- _WHAT IS REQUIRED_:
Word for word, return each entry that follows, with every image removed.

- _EXTRACTED MATERIAL_:
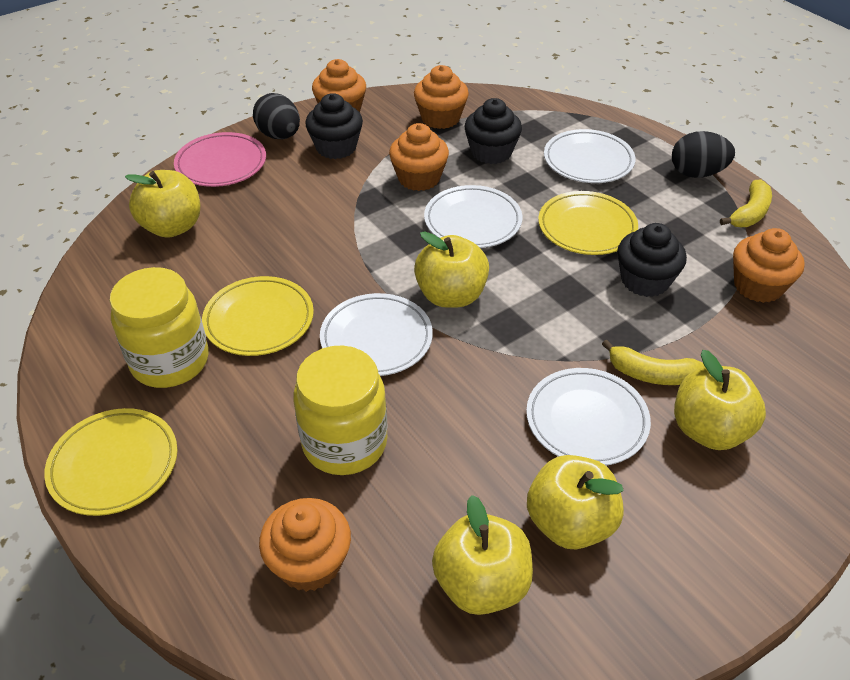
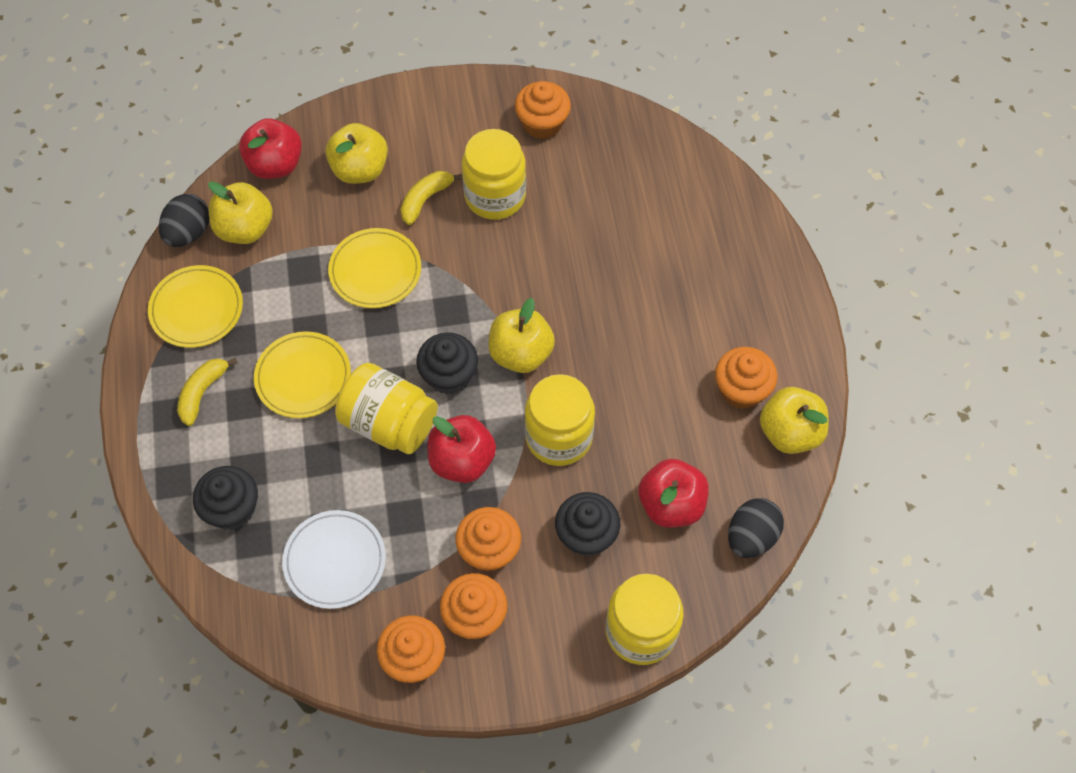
pink plate: 1 -> 0
red apple: 0 -> 3
white plate: 4 -> 1
yellow apple: 5 -> 4
yellow jar: 2 -> 4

- _SOLUTION BELOW_:
pink plate: 1 -> 0
red apple: 0 -> 3
white plate: 4 -> 1
yellow apple: 5 -> 4
yellow jar: 2 -> 4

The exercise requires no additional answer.